### ABOUT THIS EXERCISE
The answer should be a number alone: the count of lines in the listing below that include "yellow".
┄┄┄┄┄┄┄┄┄┄
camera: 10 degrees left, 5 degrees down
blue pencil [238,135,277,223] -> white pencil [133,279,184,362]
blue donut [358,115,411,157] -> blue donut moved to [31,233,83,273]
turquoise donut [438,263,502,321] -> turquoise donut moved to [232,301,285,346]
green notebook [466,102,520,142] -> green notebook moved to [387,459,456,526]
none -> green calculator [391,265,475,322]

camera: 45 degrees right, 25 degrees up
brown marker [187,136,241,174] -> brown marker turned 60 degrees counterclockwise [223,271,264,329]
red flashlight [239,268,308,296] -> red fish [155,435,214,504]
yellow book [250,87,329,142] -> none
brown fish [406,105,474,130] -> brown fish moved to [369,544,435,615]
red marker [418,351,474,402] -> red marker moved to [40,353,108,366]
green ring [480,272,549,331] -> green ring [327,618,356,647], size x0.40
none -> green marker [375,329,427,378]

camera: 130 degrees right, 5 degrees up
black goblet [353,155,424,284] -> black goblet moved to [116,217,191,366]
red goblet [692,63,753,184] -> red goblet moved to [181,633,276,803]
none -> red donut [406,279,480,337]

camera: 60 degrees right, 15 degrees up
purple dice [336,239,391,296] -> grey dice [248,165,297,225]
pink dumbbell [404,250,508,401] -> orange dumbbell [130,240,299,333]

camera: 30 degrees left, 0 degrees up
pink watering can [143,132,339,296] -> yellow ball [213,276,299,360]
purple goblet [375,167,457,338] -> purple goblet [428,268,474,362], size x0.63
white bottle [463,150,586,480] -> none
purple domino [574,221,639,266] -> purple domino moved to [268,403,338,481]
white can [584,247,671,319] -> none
┄┄┄┄┄┄┄┄┄┄
### FINISHED EXERCISE
2